How many lines of the material below contain the string "NMOS"? Answer with the number and nothing else.
=== Records to use ===
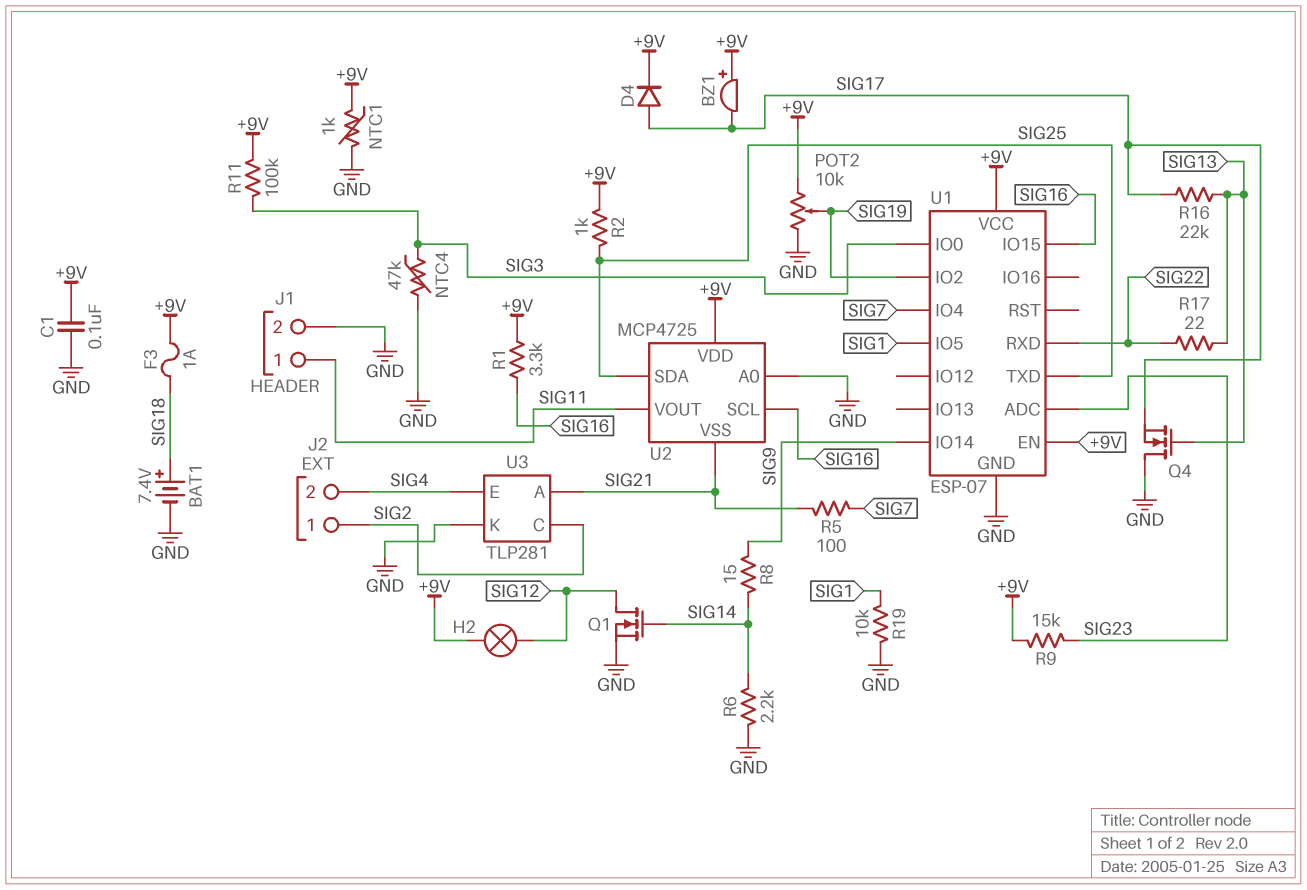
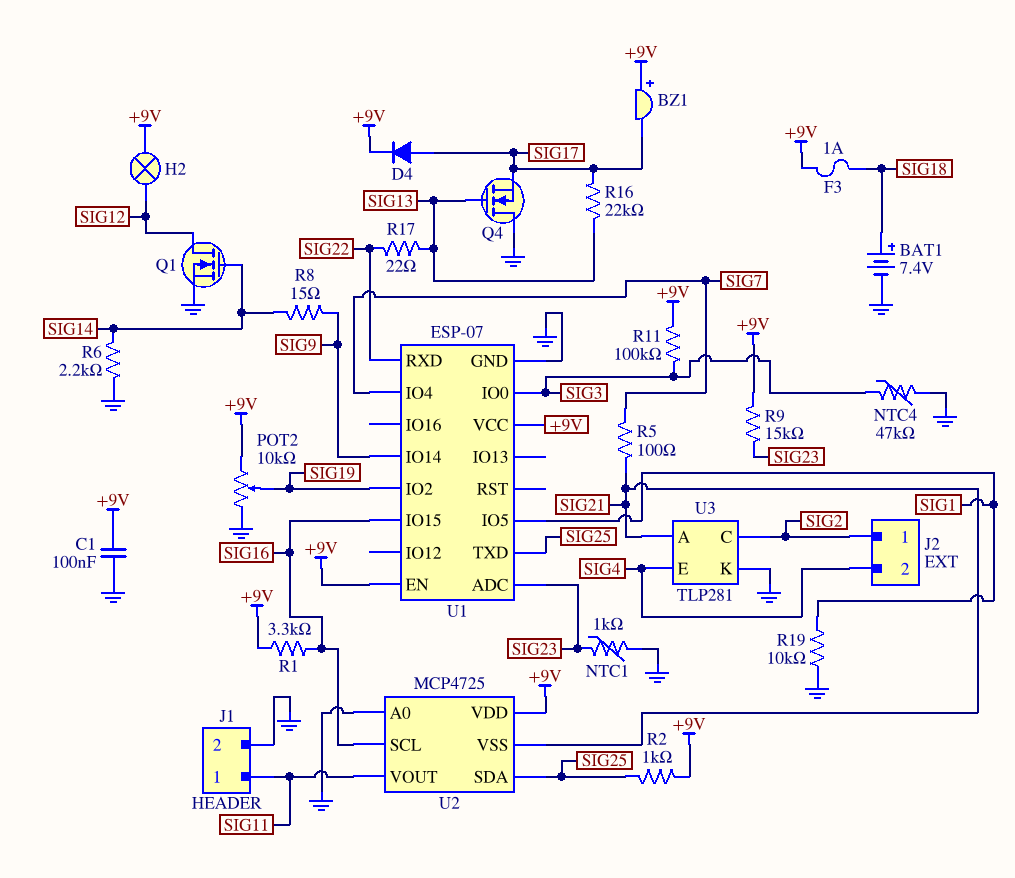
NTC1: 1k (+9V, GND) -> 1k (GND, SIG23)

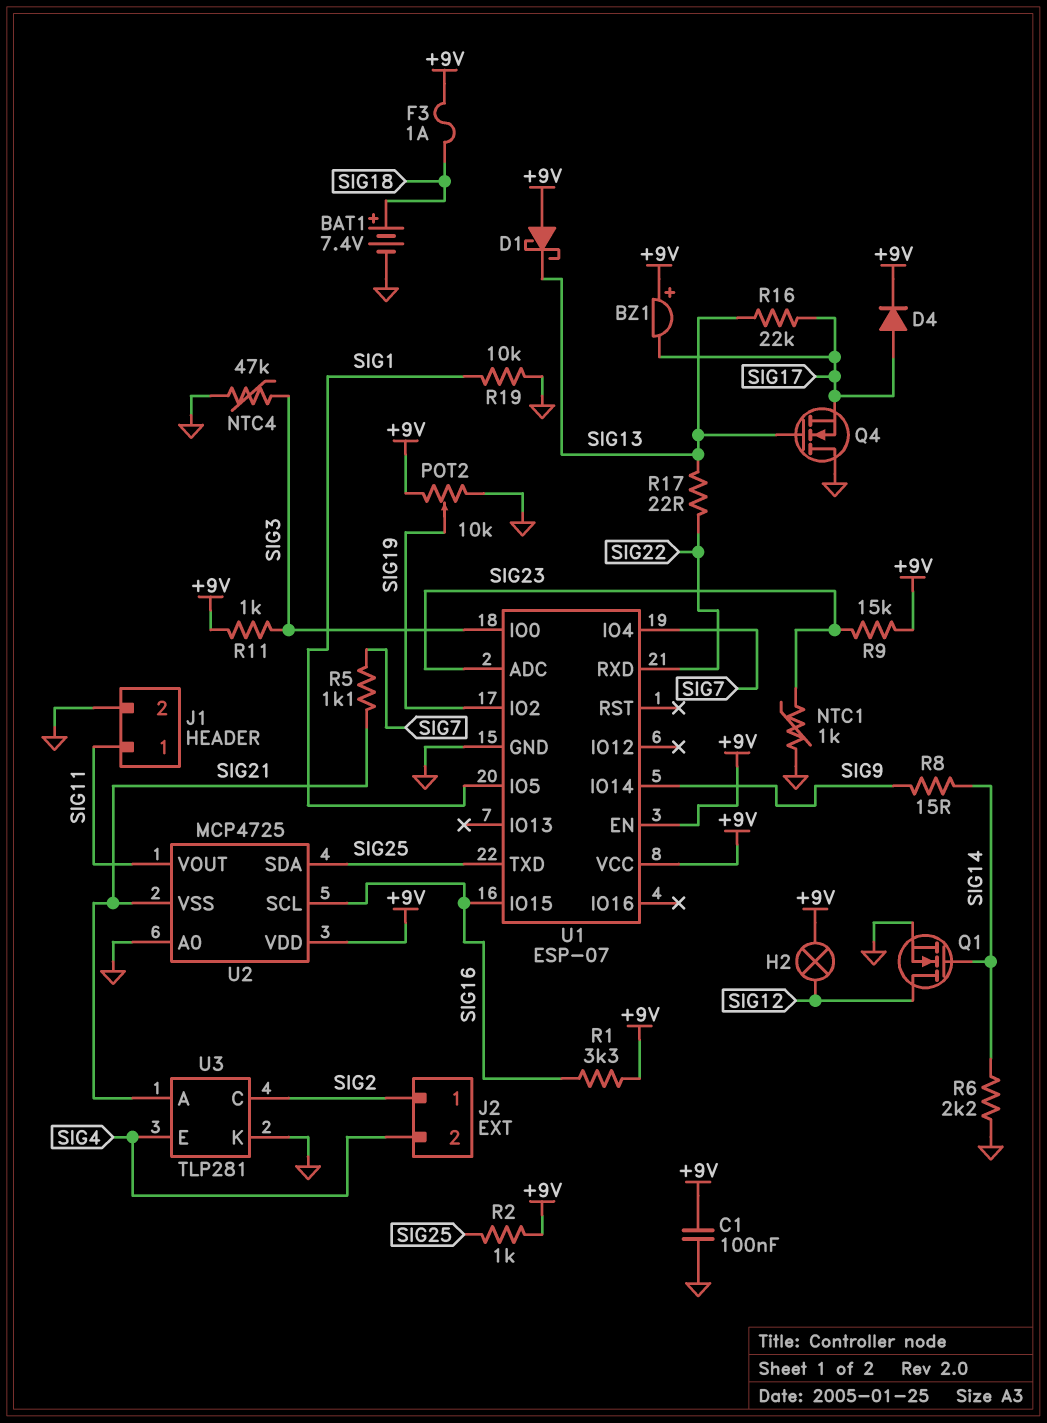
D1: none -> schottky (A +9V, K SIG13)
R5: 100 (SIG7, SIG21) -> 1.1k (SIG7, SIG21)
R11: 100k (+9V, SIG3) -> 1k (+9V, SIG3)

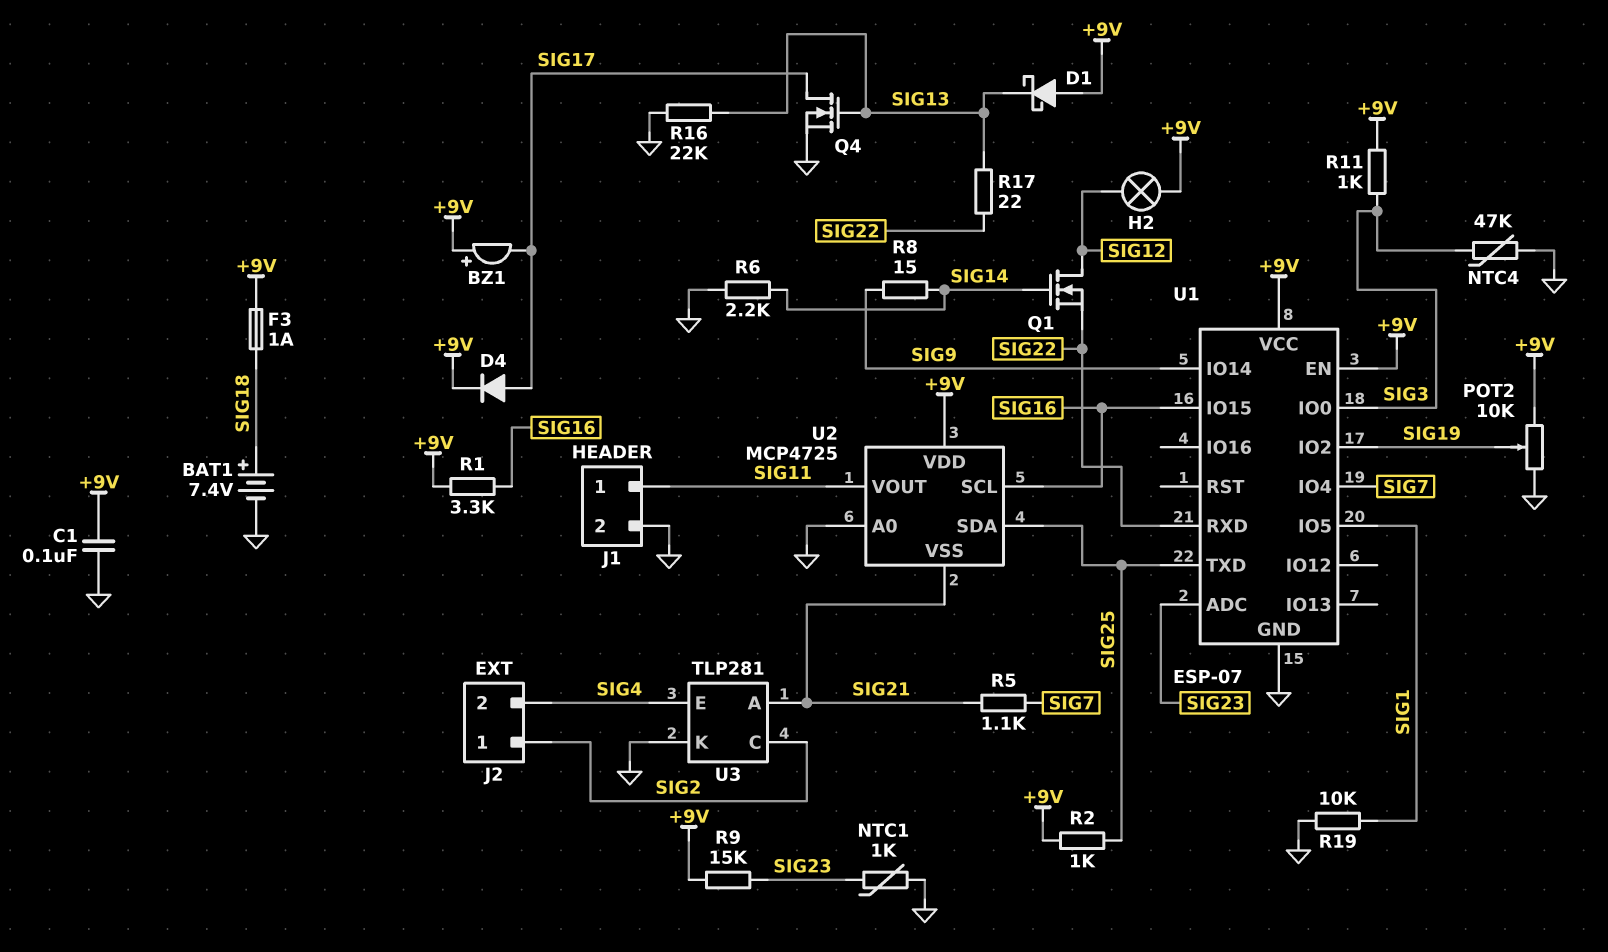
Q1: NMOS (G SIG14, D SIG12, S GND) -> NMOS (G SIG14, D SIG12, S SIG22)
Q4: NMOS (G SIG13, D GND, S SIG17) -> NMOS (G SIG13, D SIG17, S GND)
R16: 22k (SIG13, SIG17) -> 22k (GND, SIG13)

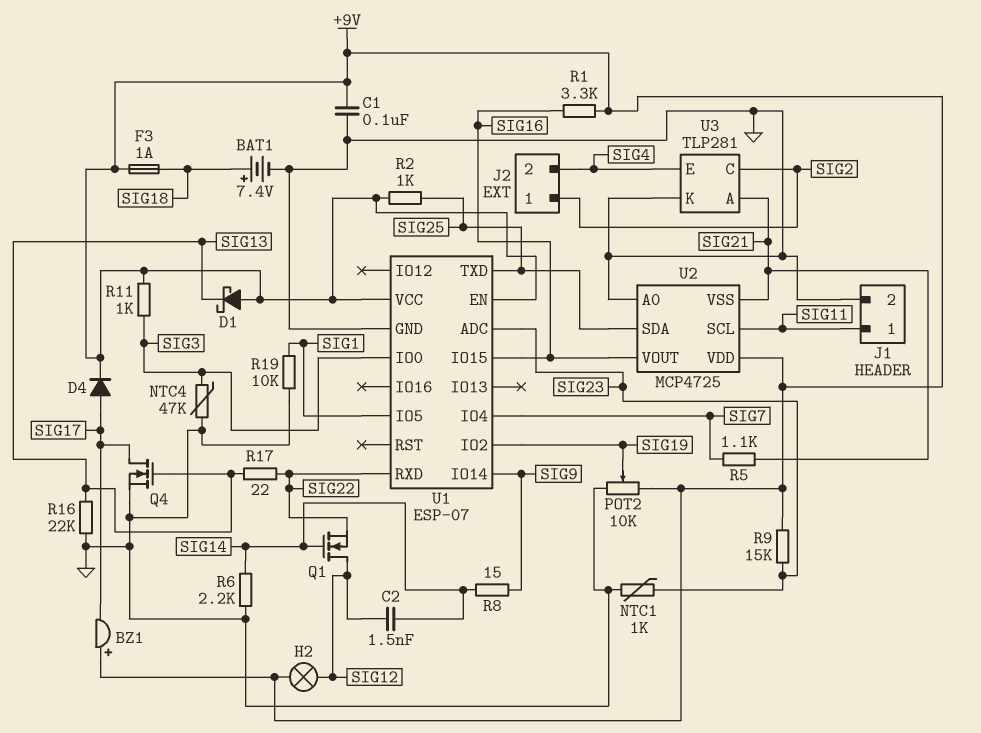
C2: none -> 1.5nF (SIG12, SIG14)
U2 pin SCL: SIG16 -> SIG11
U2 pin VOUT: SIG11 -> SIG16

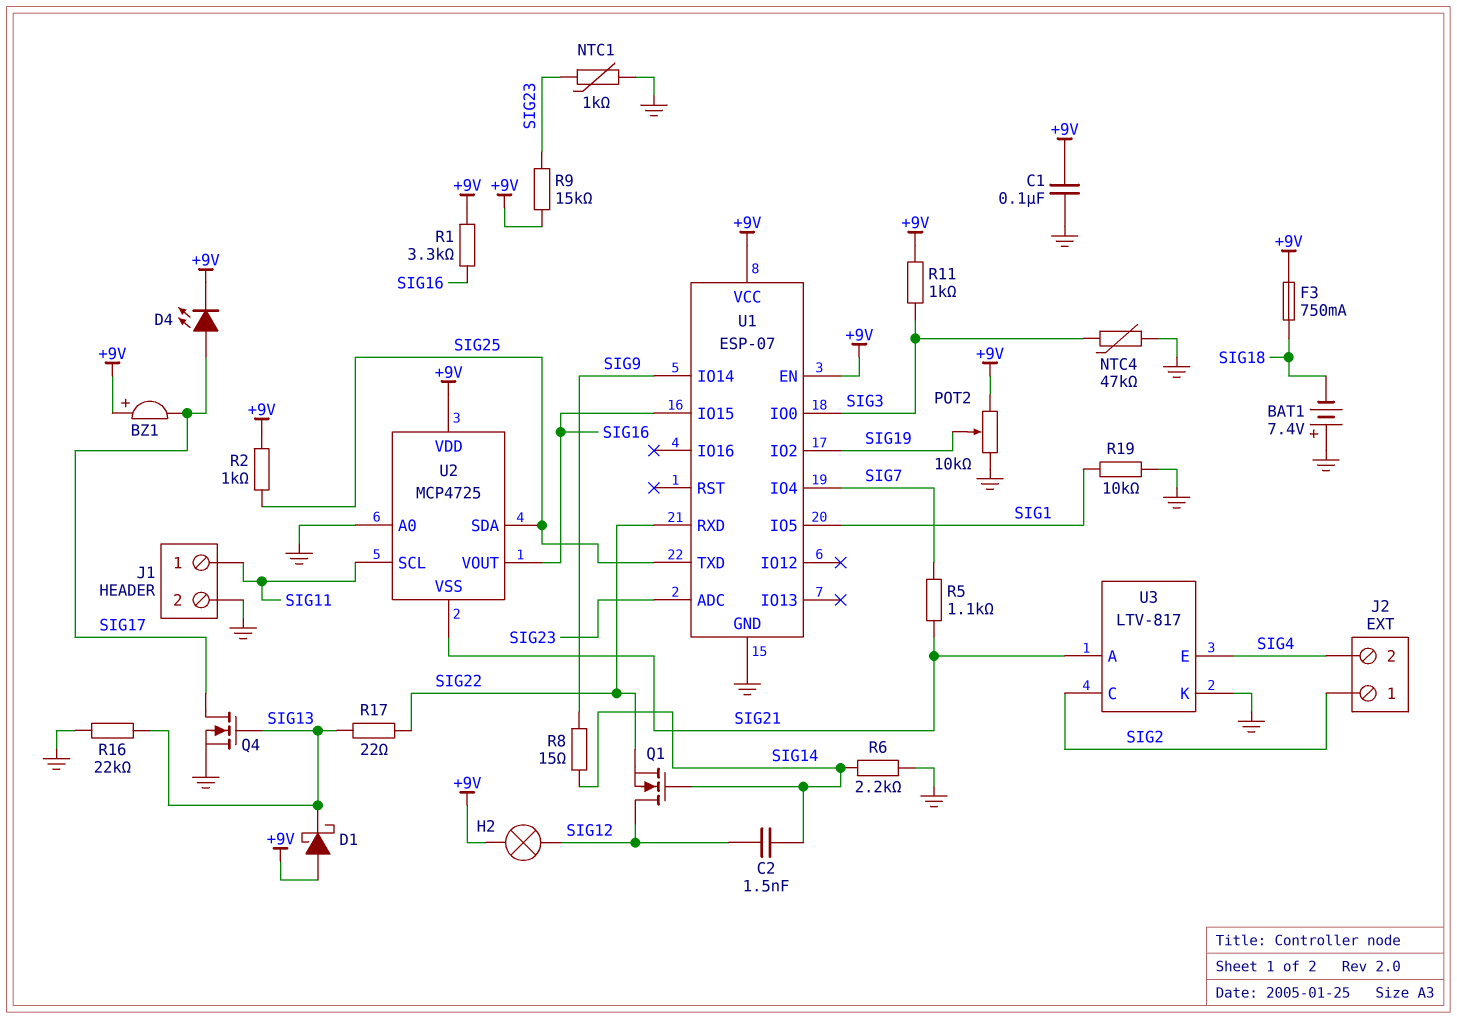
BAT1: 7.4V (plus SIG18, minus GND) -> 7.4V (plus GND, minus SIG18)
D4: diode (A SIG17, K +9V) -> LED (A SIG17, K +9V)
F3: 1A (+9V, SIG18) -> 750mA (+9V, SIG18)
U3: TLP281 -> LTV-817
===
(Answer for this exercise)
2